**What the task requires**
When the string "white" is part of a line in the data below, report the whole line.
::: Data for the task
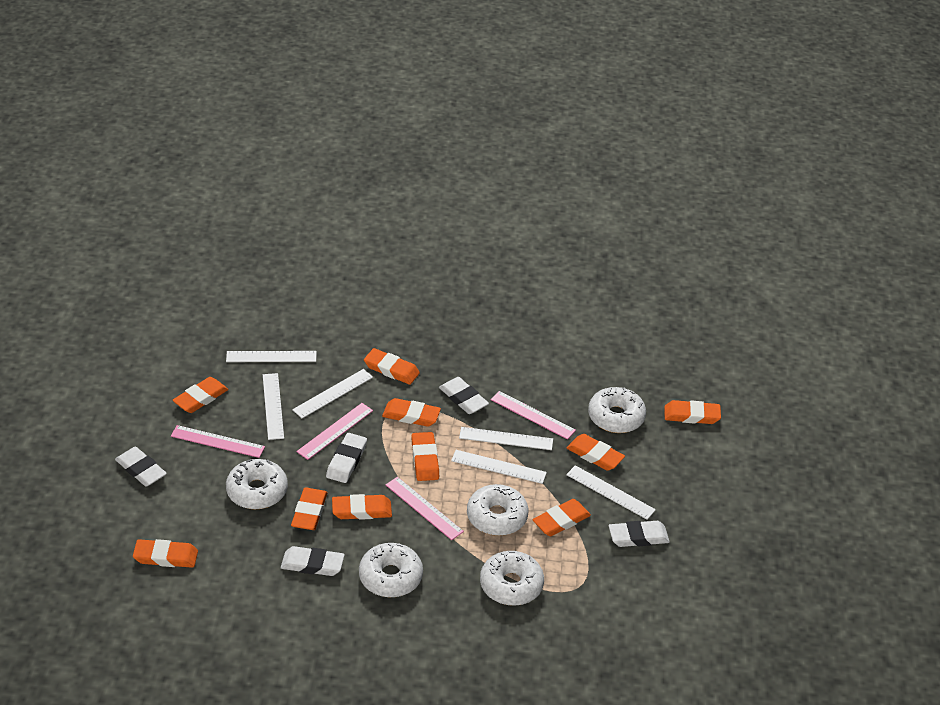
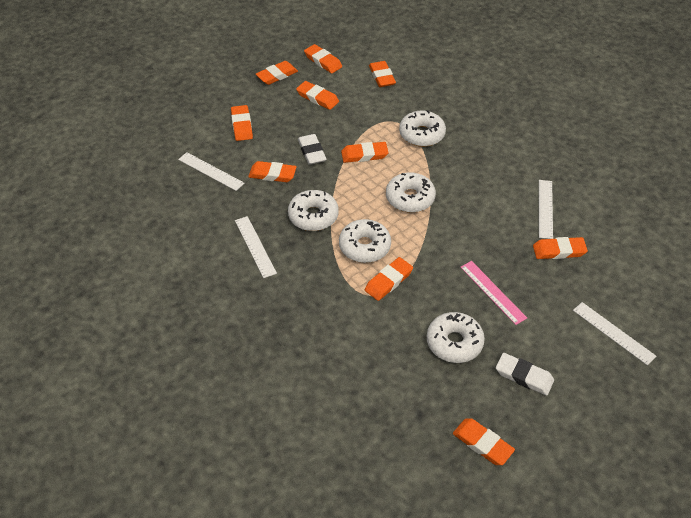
pink ruler: 4 -> 1
white eraser: 5 -> 2
white ruler: 6 -> 4

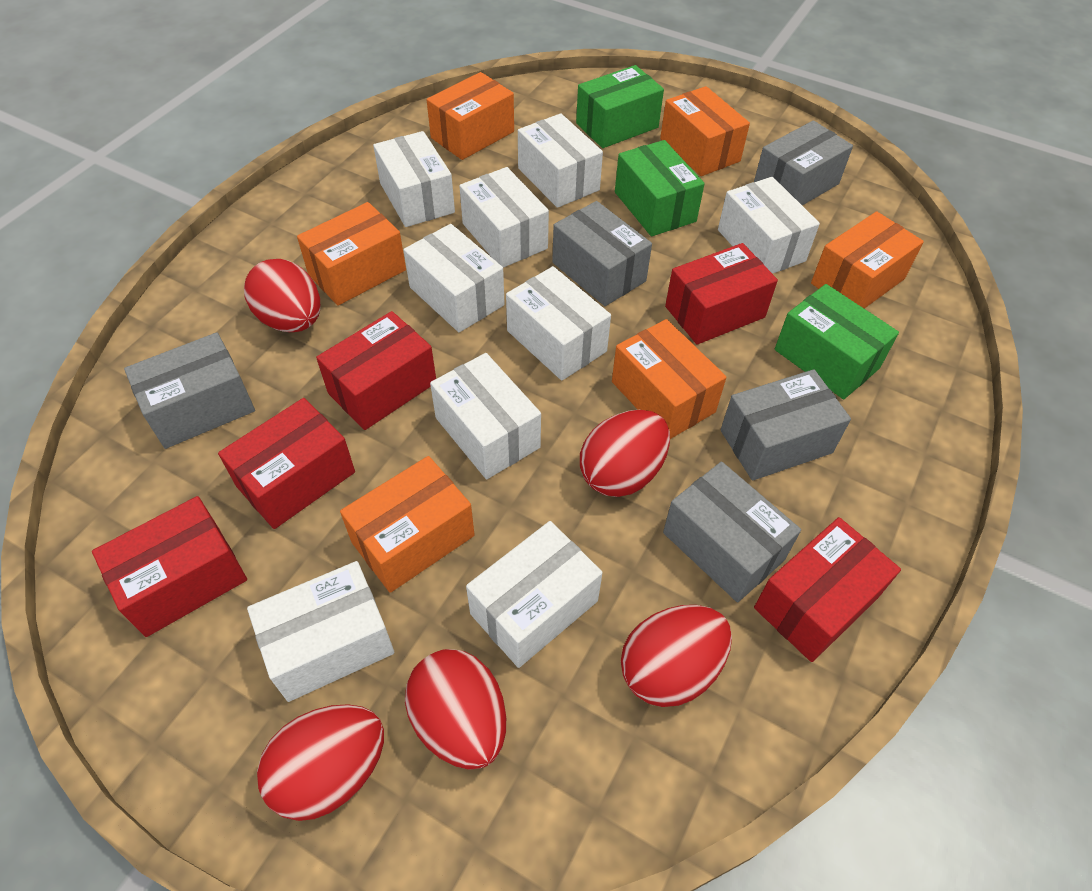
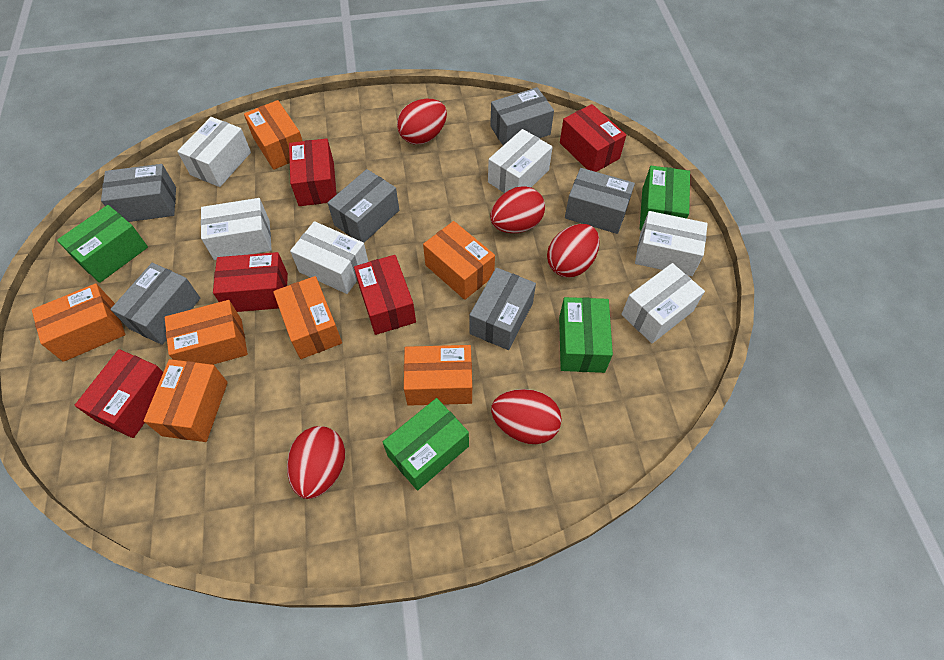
green box: 3 -> 4
grey box: 5 -> 6
orange box: 6 -> 7
white box: 9 -> 6

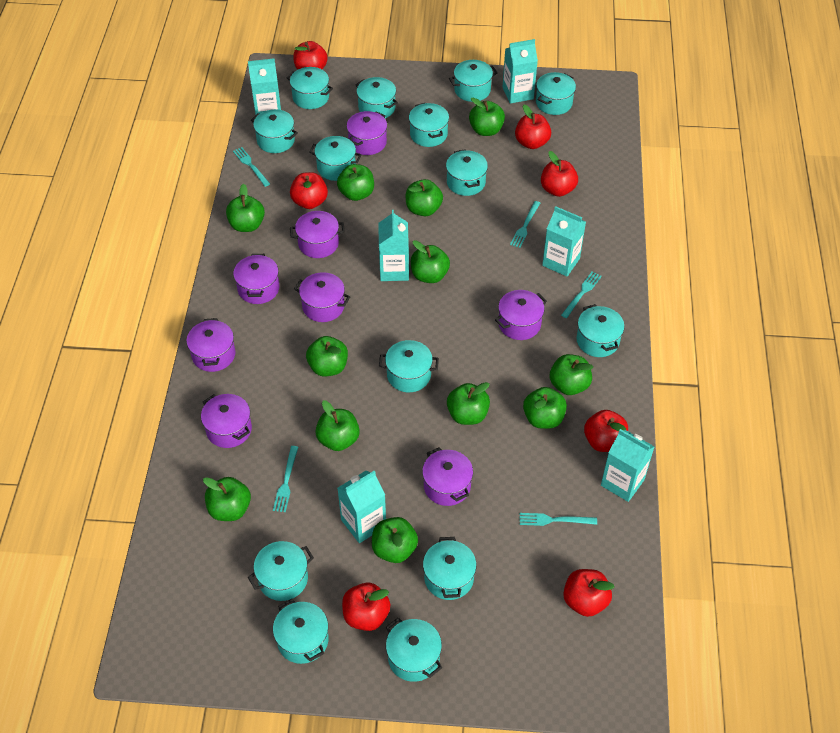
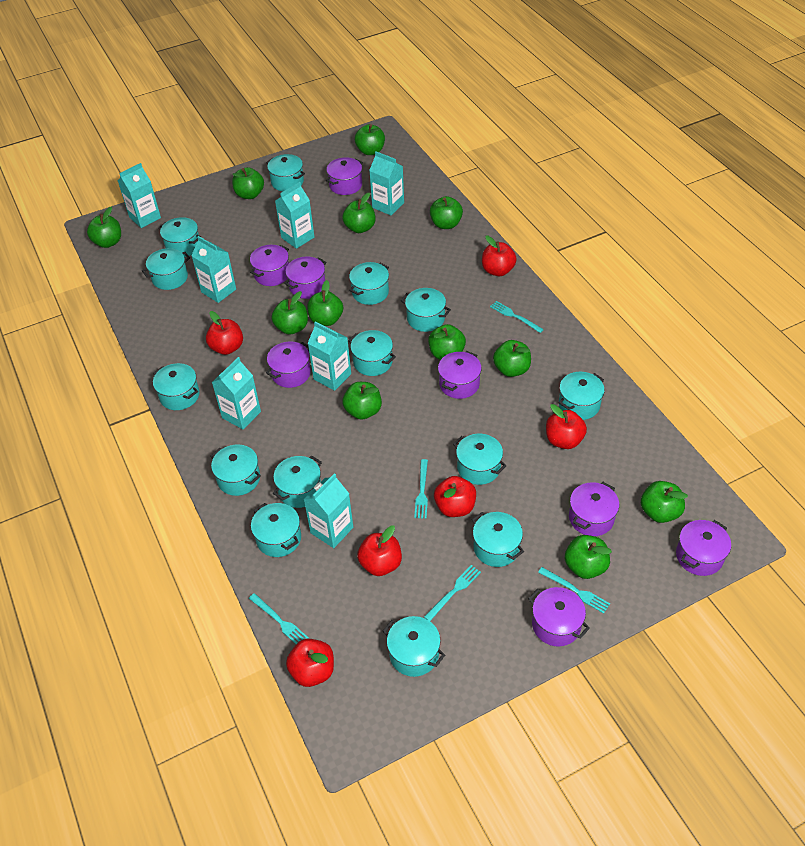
red apple: 7 -> 6
turquoise carton: 6 -> 7

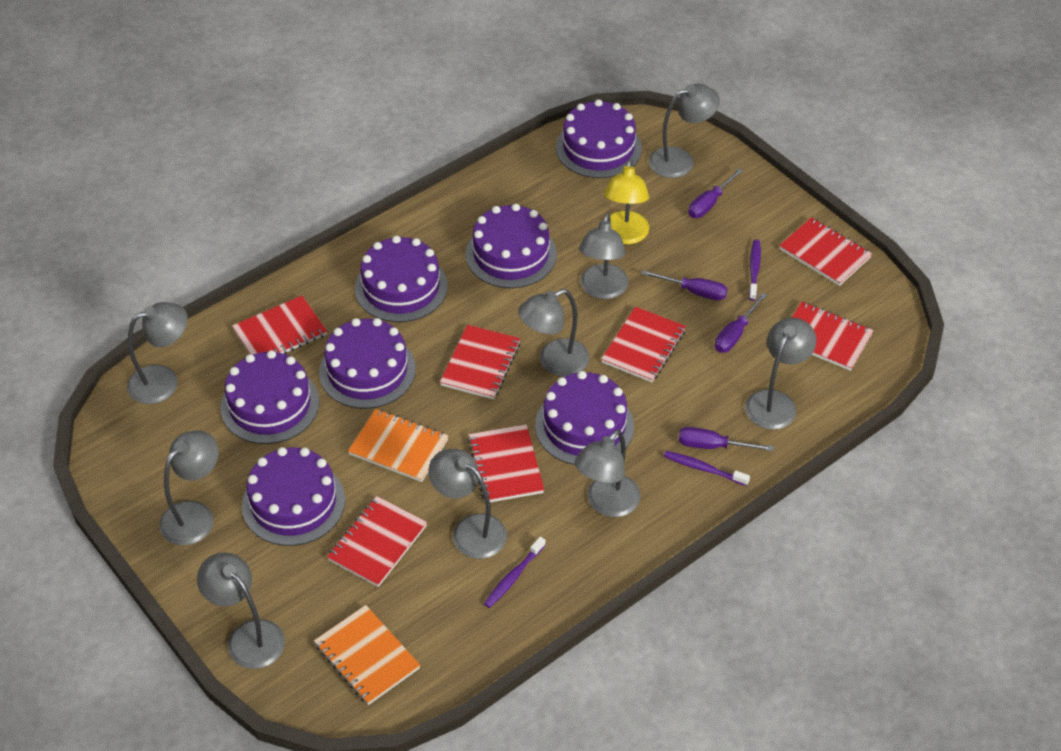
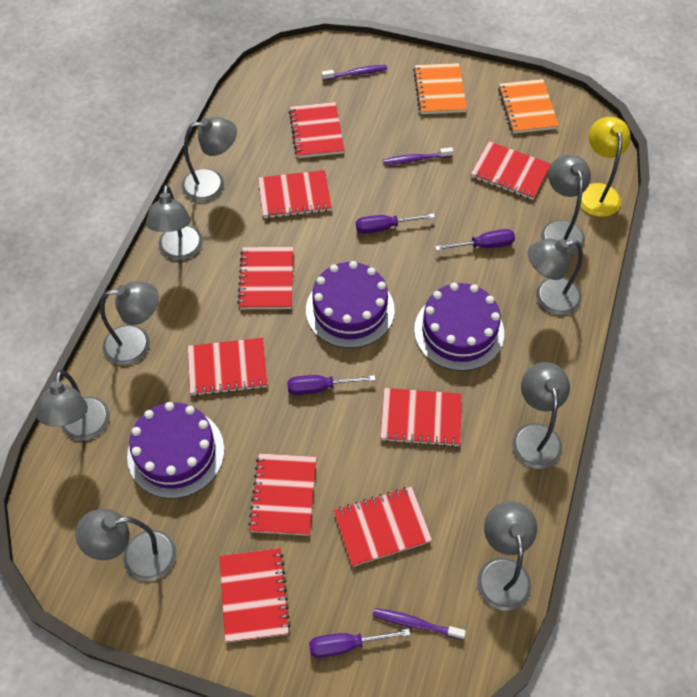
purple cake: 7 -> 3
red notebook: 7 -> 9

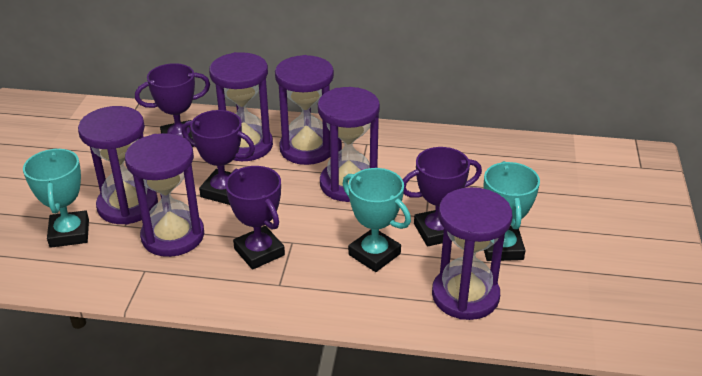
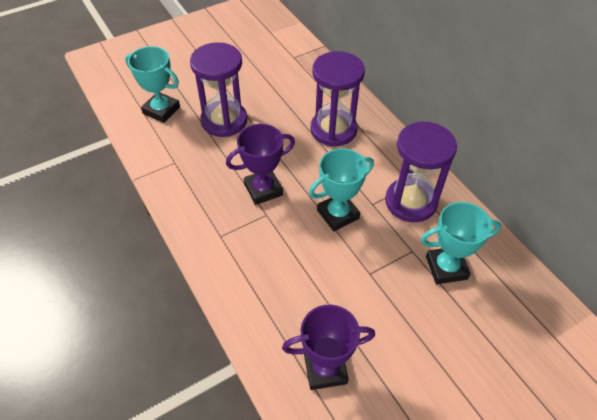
purple hourglass: 6 -> 3
purple trophy: 4 -> 2

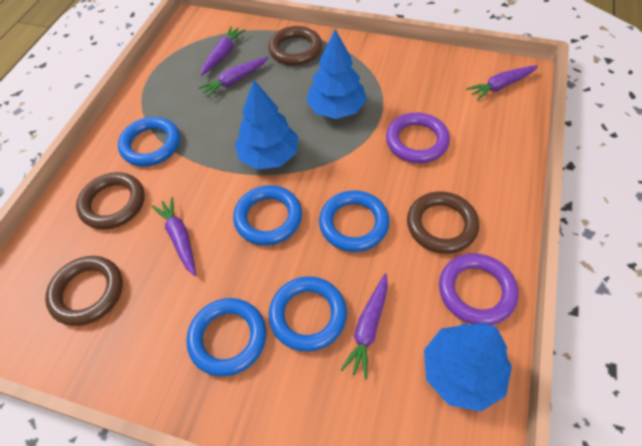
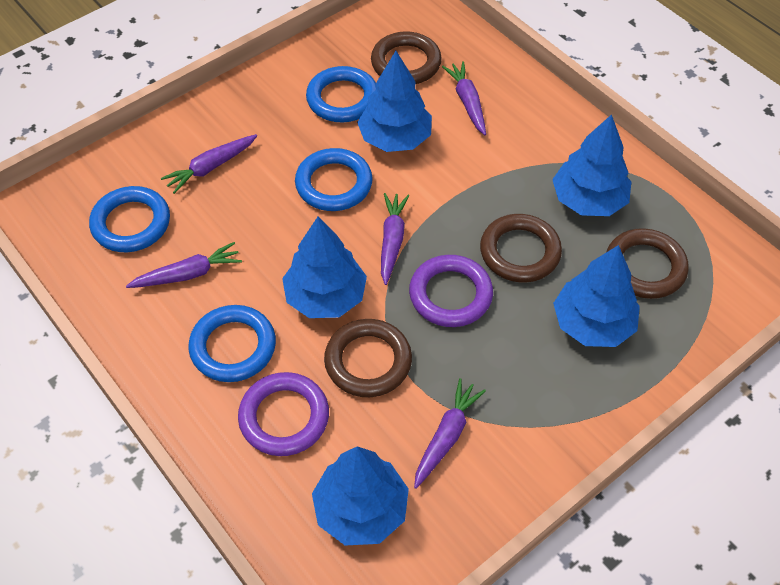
blue ring: 5 -> 4
blue tree: 3 -> 5

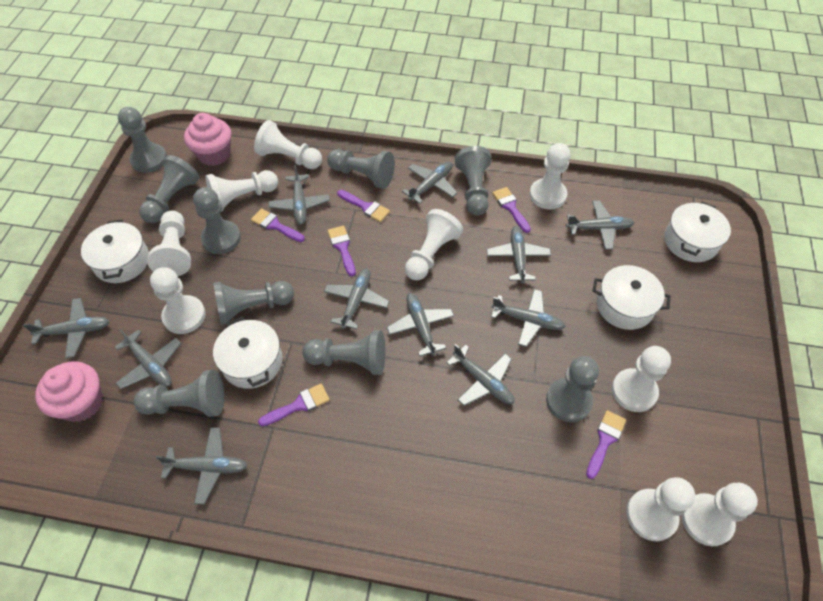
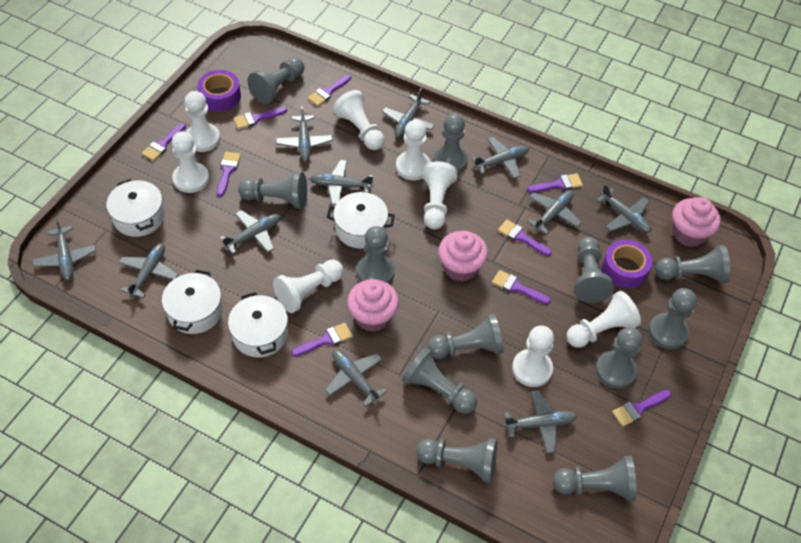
grey pawn: 9 -> 12
pink cupcake: 2 -> 3
purple brush: 6 -> 9
purple tape: 0 -> 2
white pawn: 9 -> 8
::::::
**Finished exercise**
white eraser: 5 -> 2
white ruler: 6 -> 4
white box: 9 -> 6
white pawn: 9 -> 8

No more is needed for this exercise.